Extract the records below word for word, leaving the pictures out of your answer.

_Provided entries_
※ ※ ※
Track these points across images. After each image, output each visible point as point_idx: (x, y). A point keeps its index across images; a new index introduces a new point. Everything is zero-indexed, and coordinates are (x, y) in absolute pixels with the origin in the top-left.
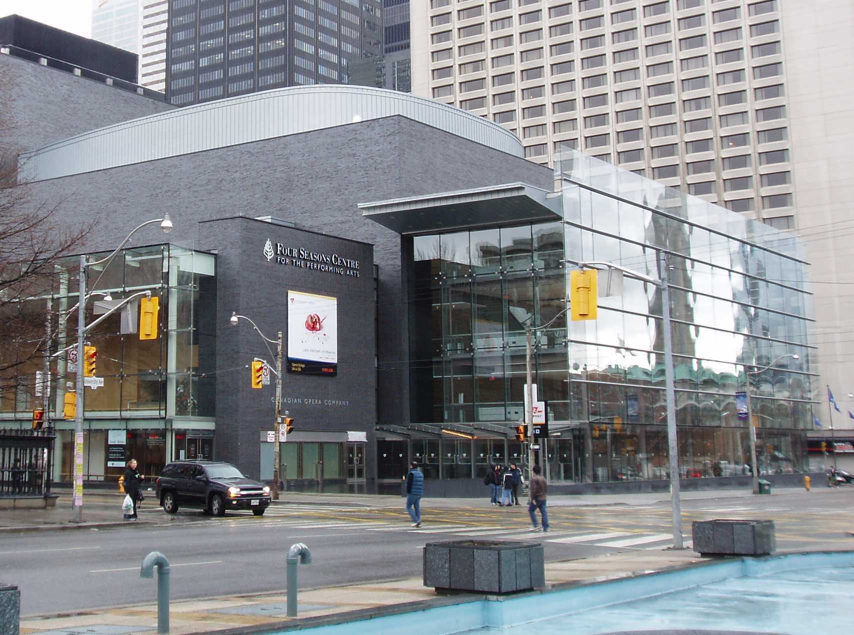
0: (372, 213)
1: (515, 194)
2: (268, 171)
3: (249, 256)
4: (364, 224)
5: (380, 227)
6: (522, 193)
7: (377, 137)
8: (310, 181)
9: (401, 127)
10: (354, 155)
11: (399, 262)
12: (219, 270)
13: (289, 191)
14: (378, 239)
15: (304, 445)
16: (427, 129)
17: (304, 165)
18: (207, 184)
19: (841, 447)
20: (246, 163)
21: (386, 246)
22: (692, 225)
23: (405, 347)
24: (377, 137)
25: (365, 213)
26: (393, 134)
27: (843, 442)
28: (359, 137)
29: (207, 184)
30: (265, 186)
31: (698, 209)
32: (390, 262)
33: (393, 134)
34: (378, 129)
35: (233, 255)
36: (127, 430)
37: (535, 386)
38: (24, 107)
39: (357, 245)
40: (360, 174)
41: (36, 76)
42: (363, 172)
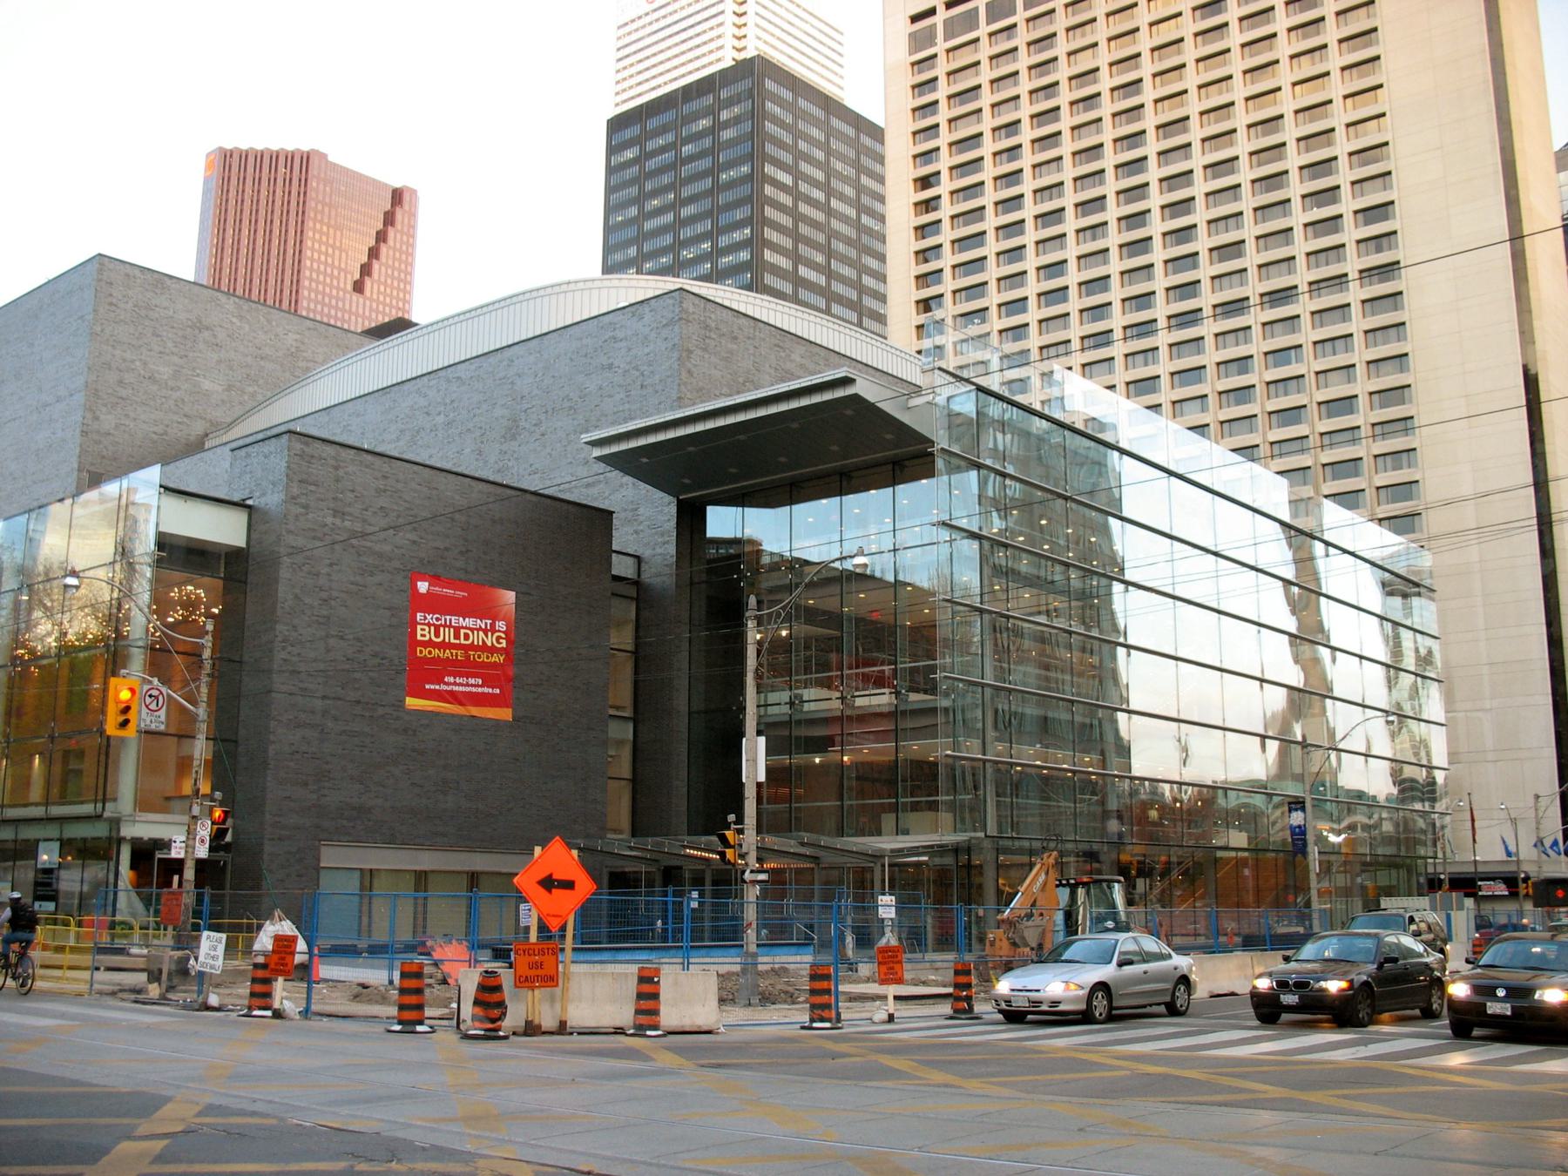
※ ※ ※
_The answer_
Track these points across images. After each image, output each visible point as point_idx: (x, y). A point keeps its index across images; a new index introduces a new point. Everything is zero-indexed, and coordinates are (x, y) in absolute pixels with the origin in the top-left.
0: (372, 213)
1: (515, 194)
2: (268, 171)
3: (249, 256)
4: (364, 224)
5: (380, 227)
6: (522, 193)
7: (377, 137)
8: (310, 181)
9: (401, 127)
10: (354, 155)
11: (399, 262)
12: (219, 270)
13: (289, 191)
14: (378, 239)
15: (304, 445)
16: (427, 129)
17: (304, 165)
18: (207, 184)
19: (841, 447)
20: (246, 163)
21: (386, 246)
22: (692, 225)
23: (405, 347)
24: (377, 137)
25: (365, 213)
26: (393, 134)
27: (843, 442)
28: (359, 137)
29: (207, 184)
30: (265, 186)
31: (698, 209)
32: (390, 262)
33: (393, 134)
34: (378, 129)
35: (233, 255)
36: (127, 430)
37: (535, 386)
38: (24, 107)
39: (357, 245)
40: (360, 174)
41: (36, 76)
42: (363, 172)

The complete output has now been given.